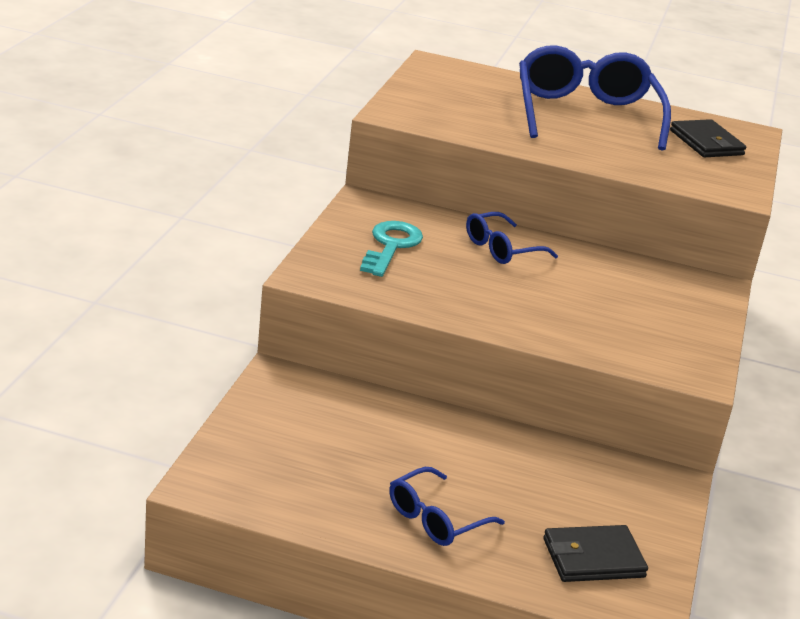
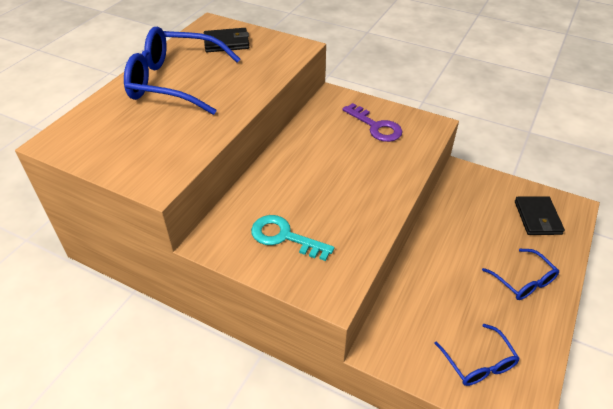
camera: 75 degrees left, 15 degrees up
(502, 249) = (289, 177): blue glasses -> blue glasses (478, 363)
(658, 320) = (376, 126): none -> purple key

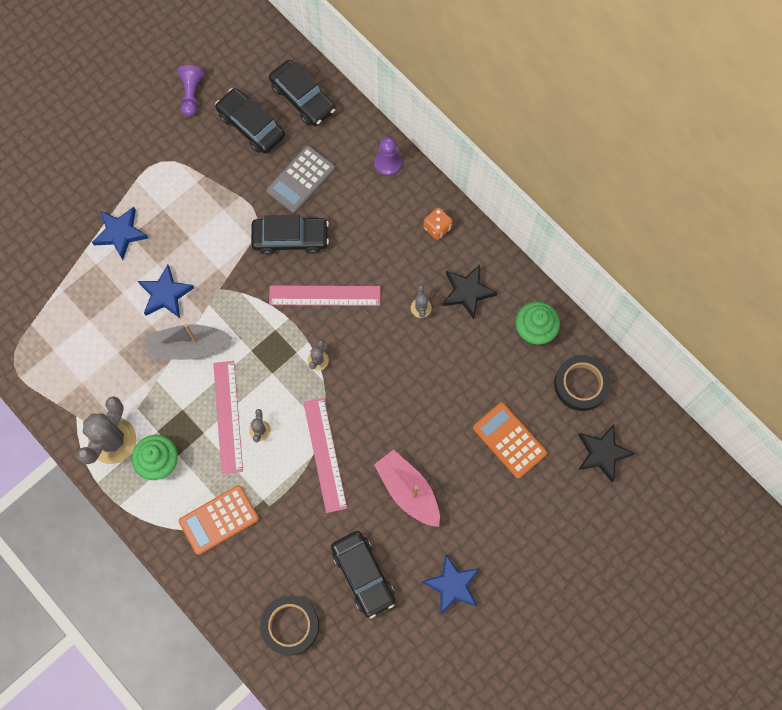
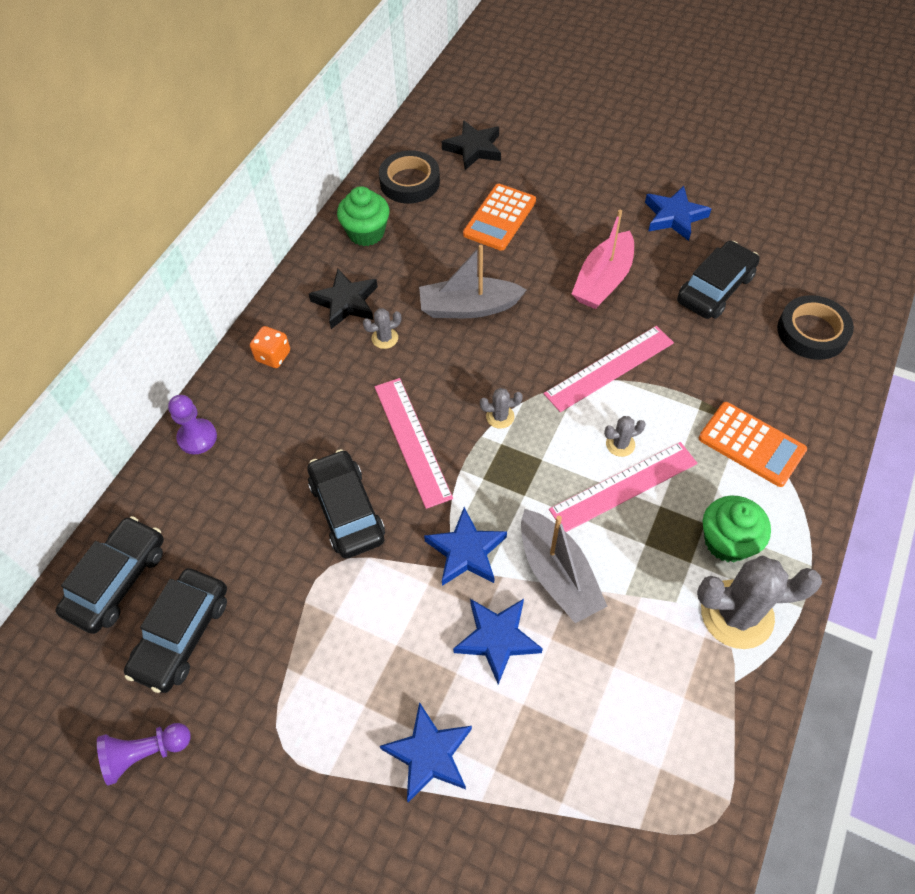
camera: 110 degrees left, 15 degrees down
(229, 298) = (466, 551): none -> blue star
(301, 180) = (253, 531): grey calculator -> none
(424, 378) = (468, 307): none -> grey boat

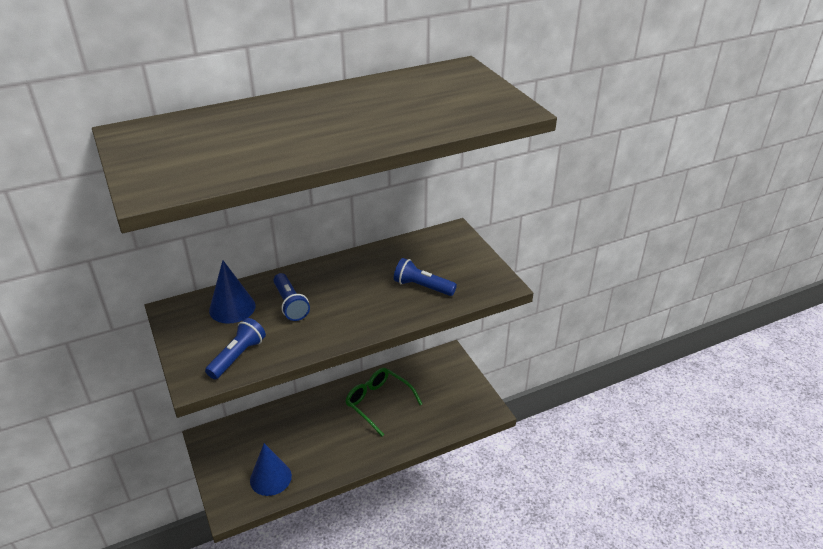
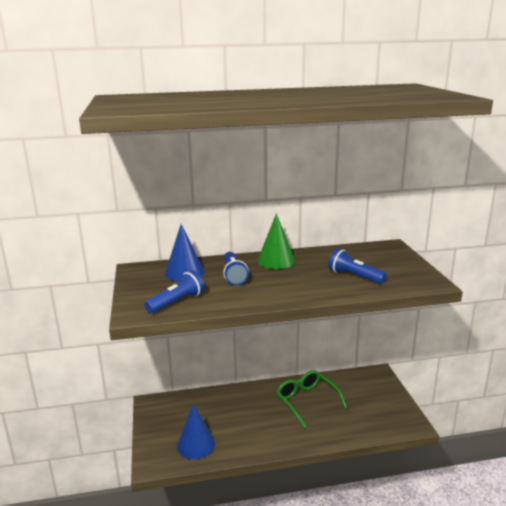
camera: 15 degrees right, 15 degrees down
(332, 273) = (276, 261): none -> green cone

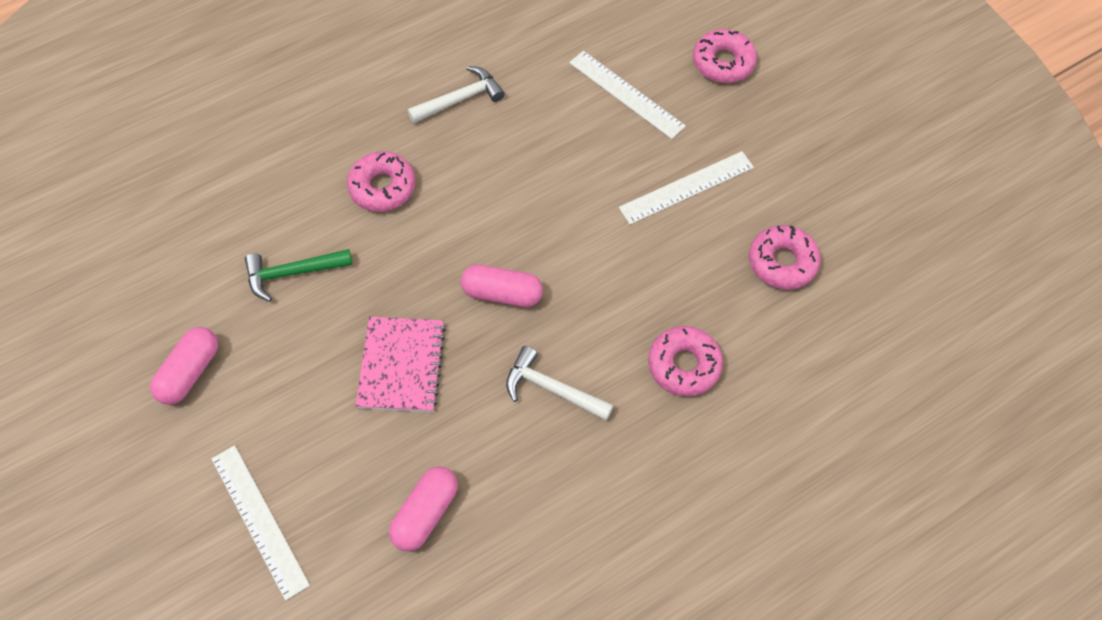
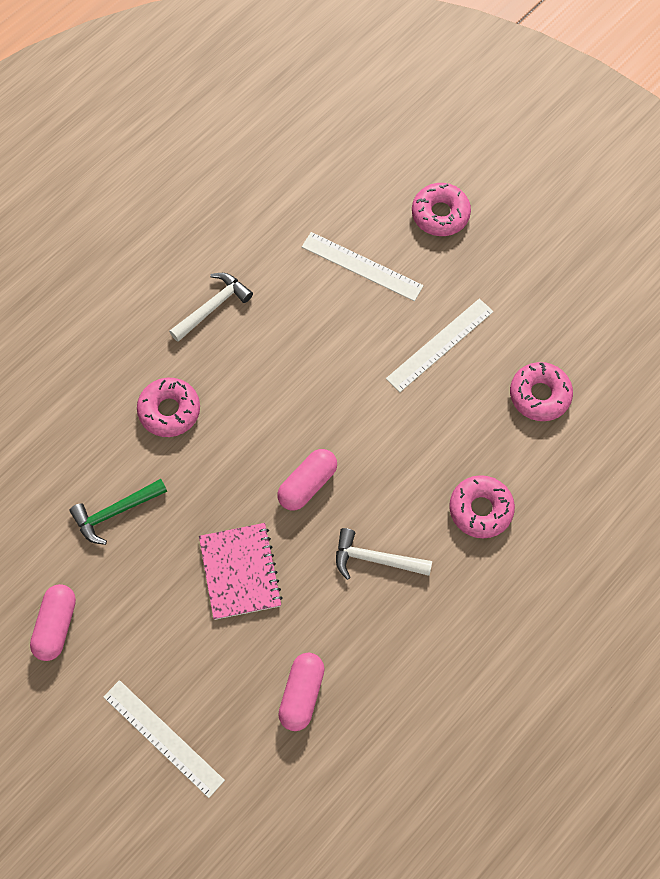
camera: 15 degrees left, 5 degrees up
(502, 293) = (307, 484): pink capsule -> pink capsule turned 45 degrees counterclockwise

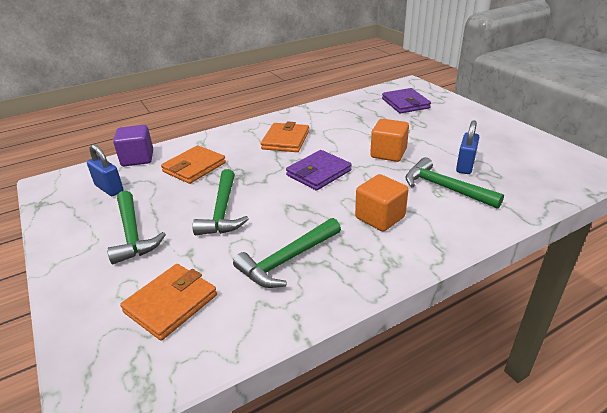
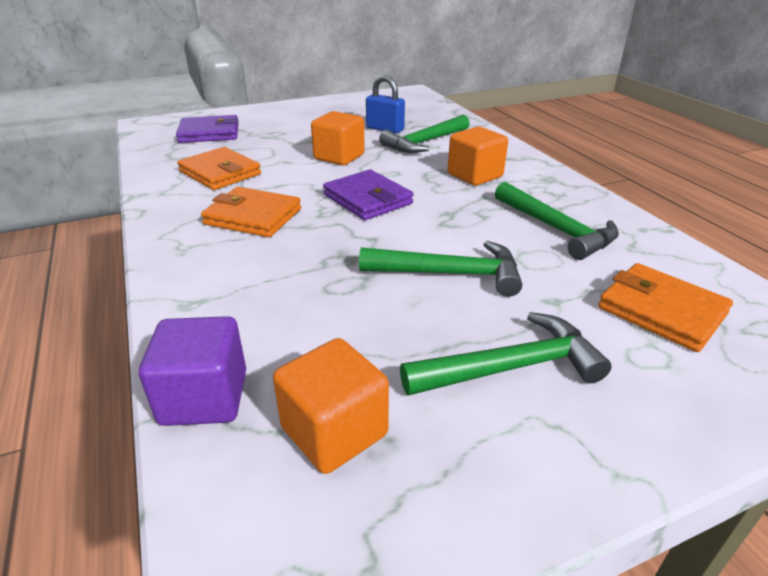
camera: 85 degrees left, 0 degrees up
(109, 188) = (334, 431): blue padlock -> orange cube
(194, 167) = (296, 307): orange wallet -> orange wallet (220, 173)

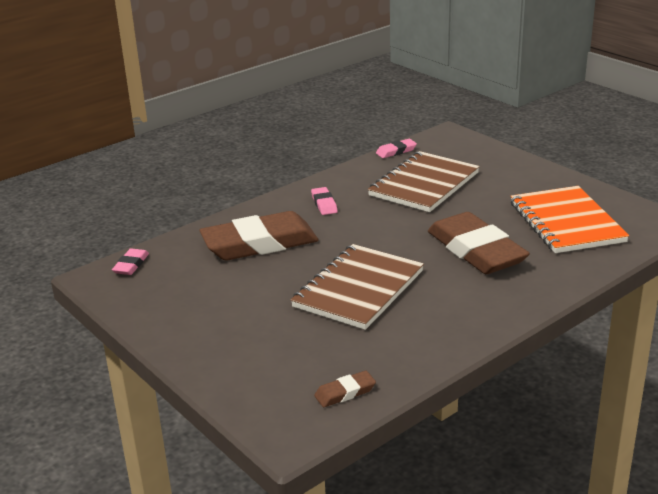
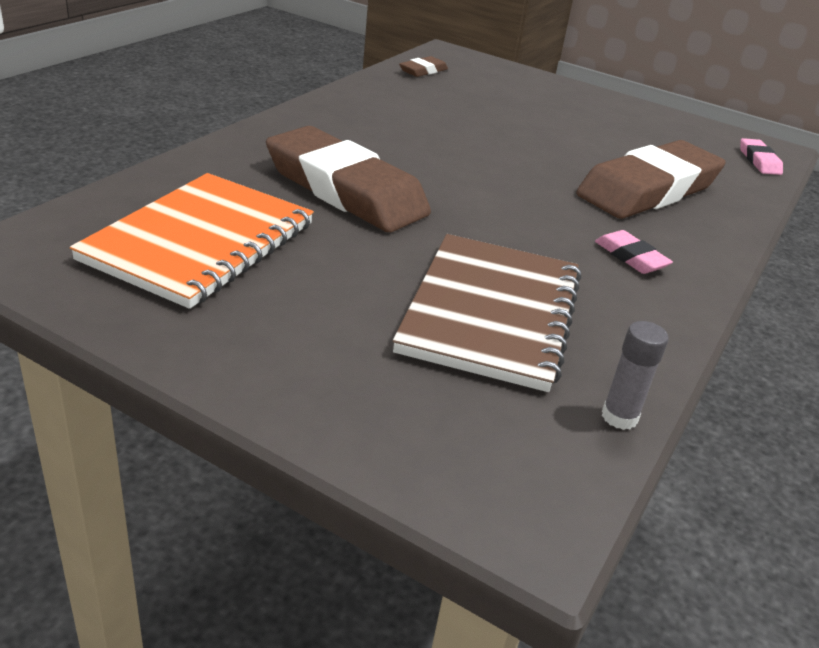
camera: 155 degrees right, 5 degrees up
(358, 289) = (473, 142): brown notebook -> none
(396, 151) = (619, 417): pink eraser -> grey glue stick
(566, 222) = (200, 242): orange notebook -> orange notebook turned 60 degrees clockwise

□ □ □ □ □ □ □

▶ _TASK DIRECTIONS_:
The records above are to be restated word for word, excluding all pictures.

▶ _RESULT OF THIS EXERCISE_:
camera: 75 degrees left, 15 degrees up
(502, 249) = (289, 177): blue glasses -> blue glasses (478, 363)
(658, 320) = (376, 126): none -> purple key

camera: 110 degrees left, 15 degrees down
(229, 298) = (466, 551): none -> blue star
(301, 180) = (253, 531): grey calculator -> none
(424, 378) = (468, 307): none -> grey boat

camera: 15 degrees right, 15 degrees down
(332, 273) = (276, 261): none -> green cone

camera: 15 degrees left, 5 degrees up
(502, 293) = (307, 484): pink capsule -> pink capsule turned 45 degrees counterclockwise

camera: 85 degrees left, 0 degrees up
(109, 188) = (334, 431): blue padlock -> orange cube
(194, 167) = (296, 307): orange wallet -> orange wallet (220, 173)

camera: 155 degrees right, 5 degrees up
(358, 289) = (473, 142): brown notebook -> none
(396, 151) = (619, 417): pink eraser -> grey glue stick
(566, 222) = (200, 242): orange notebook -> orange notebook turned 60 degrees clockwise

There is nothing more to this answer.